What this task involves:
Here is the task for the records below: repeat exactly the lines from the one with "none -> turquoise toothbrush" to the one with "green dice [35,123,68,161]", both included, and nothing else.

[Object transformation records]
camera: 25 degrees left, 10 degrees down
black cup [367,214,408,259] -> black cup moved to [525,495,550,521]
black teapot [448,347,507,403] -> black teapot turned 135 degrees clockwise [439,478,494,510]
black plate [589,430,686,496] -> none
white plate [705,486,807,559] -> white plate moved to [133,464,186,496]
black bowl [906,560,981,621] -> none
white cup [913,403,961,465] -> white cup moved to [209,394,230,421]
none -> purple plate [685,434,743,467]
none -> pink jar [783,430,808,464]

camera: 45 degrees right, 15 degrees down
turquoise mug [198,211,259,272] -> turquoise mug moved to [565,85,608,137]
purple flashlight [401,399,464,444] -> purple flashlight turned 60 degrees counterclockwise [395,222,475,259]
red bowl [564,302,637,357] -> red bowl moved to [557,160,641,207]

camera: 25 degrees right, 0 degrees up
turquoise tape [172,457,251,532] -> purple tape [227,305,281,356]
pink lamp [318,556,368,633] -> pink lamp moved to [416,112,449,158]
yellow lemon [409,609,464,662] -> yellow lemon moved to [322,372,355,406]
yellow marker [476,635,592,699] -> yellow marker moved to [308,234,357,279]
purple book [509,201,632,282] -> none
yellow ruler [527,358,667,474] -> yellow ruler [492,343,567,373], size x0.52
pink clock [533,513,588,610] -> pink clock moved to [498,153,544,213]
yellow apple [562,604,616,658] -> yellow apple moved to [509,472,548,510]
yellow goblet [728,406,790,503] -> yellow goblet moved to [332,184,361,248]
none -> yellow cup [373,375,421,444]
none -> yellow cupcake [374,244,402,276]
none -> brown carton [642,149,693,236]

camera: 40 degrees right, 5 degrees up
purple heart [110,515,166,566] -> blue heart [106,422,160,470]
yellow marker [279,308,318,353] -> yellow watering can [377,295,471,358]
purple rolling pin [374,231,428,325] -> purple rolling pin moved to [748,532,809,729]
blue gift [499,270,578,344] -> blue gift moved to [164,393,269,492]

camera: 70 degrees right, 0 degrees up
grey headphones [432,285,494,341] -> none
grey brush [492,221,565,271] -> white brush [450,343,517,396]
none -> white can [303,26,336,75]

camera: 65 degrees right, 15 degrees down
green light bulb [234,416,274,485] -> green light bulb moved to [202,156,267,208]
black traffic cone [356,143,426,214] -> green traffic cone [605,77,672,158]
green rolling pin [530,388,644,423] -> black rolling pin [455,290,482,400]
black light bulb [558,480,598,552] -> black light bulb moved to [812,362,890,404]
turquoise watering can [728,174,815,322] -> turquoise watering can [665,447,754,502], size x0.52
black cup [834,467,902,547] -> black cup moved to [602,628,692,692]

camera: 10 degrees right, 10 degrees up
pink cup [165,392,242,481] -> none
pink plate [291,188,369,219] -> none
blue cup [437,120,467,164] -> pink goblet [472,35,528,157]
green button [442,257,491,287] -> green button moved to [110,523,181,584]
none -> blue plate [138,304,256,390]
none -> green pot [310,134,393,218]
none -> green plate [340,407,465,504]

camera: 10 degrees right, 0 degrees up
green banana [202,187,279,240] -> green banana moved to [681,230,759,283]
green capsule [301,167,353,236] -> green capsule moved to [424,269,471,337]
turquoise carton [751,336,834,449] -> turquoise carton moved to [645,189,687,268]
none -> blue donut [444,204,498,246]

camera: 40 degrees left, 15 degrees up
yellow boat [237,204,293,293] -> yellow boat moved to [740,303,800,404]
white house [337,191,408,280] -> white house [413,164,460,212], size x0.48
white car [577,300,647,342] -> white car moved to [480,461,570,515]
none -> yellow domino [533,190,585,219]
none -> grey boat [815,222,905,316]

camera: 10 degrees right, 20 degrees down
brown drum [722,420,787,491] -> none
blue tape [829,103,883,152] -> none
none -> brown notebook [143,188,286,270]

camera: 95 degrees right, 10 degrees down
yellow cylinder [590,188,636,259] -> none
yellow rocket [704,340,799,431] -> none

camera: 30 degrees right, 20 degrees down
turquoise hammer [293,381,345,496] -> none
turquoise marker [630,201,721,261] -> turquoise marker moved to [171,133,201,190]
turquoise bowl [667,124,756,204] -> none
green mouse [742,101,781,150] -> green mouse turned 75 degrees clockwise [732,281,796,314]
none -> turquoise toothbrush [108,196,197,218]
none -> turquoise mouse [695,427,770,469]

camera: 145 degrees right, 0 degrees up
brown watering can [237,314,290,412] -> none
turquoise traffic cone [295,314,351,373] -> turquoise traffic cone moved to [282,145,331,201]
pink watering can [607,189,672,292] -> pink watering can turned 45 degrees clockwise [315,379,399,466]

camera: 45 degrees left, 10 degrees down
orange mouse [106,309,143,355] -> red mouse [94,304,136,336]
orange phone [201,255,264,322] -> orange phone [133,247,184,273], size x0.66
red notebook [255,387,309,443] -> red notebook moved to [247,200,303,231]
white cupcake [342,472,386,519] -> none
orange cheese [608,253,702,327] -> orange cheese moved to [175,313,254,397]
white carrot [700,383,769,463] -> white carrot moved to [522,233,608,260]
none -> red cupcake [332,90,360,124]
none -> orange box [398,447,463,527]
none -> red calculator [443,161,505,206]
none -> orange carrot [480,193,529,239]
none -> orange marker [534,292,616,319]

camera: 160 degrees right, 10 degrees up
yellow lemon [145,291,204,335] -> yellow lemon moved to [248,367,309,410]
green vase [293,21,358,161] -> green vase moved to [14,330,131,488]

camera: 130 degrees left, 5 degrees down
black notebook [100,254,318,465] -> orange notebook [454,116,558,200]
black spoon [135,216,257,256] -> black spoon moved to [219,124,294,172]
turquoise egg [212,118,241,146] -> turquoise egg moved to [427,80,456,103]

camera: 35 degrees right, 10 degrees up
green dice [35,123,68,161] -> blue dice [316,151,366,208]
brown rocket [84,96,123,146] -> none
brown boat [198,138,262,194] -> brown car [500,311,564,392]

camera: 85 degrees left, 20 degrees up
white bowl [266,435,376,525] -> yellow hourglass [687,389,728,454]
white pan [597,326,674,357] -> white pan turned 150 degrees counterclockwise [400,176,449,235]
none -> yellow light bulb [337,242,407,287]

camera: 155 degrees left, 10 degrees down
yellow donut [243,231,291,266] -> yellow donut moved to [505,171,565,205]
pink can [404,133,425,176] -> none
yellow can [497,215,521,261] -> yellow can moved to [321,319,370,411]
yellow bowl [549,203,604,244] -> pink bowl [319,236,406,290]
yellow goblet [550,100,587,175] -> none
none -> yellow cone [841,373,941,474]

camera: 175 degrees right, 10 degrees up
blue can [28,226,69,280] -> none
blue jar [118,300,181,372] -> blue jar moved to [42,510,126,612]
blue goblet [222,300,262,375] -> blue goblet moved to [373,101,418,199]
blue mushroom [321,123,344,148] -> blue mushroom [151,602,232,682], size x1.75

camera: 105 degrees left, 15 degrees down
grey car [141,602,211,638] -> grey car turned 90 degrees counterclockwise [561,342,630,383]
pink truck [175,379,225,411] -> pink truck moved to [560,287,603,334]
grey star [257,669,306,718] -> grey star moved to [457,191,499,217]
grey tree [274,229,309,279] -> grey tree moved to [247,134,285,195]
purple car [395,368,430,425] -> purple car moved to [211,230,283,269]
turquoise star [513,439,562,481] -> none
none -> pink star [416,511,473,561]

Task solution:
none -> turquoise toothbrush [108,196,197,218]
none -> turquoise mouse [695,427,770,469]

camera: 145 degrees right, 0 degrees up
brown watering can [237,314,290,412] -> none
turquoise traffic cone [295,314,351,373] -> turquoise traffic cone moved to [282,145,331,201]
pink watering can [607,189,672,292] -> pink watering can turned 45 degrees clockwise [315,379,399,466]

camera: 45 degrees left, 10 degrees down
orange mouse [106,309,143,355] -> red mouse [94,304,136,336]
orange phone [201,255,264,322] -> orange phone [133,247,184,273], size x0.66
red notebook [255,387,309,443] -> red notebook moved to [247,200,303,231]
white cupcake [342,472,386,519] -> none
orange cheese [608,253,702,327] -> orange cheese moved to [175,313,254,397]
white carrot [700,383,769,463] -> white carrot moved to [522,233,608,260]
none -> red cupcake [332,90,360,124]
none -> orange box [398,447,463,527]
none -> red calculator [443,161,505,206]
none -> orange carrot [480,193,529,239]
none -> orange marker [534,292,616,319]

camera: 160 degrees right, 10 degrees up
yellow lemon [145,291,204,335] -> yellow lemon moved to [248,367,309,410]
green vase [293,21,358,161] -> green vase moved to [14,330,131,488]

camera: 130 degrees left, 5 degrees down
black notebook [100,254,318,465] -> orange notebook [454,116,558,200]
black spoon [135,216,257,256] -> black spoon moved to [219,124,294,172]
turquoise egg [212,118,241,146] -> turquoise egg moved to [427,80,456,103]

camera: 35 degrees right, 10 degrees up
green dice [35,123,68,161] -> blue dice [316,151,366,208]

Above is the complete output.